Instructions for the task:
Transcribe the listing that follows in full, omitting pictures.

Dataset content:
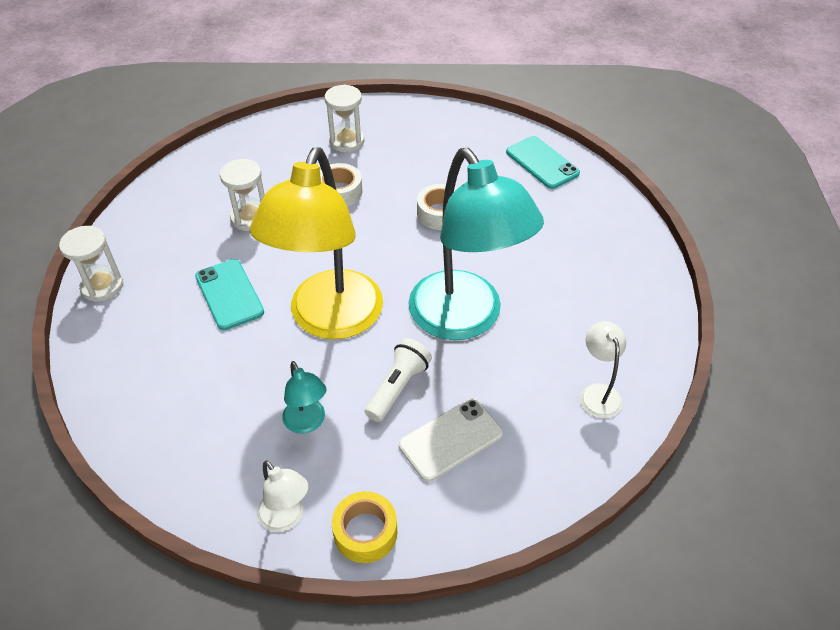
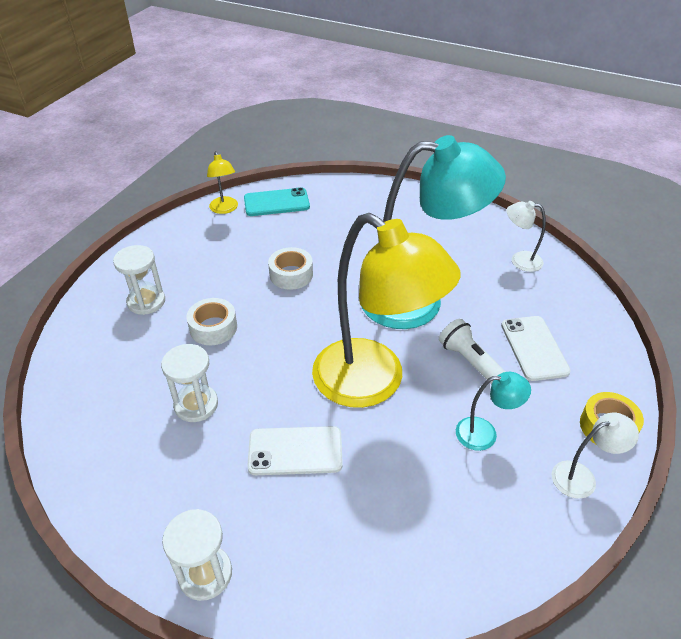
camera: 65 degrees left, 5 degrees down
(229, 294) = (295, 451): turquoise phone -> white phone
(503, 133) = (225, 209): none -> yellow lamp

Task response:
camera: 65 degrees left, 5 degrees down
(229, 294) = (295, 451): turquoise phone -> white phone
(503, 133) = (225, 209): none -> yellow lamp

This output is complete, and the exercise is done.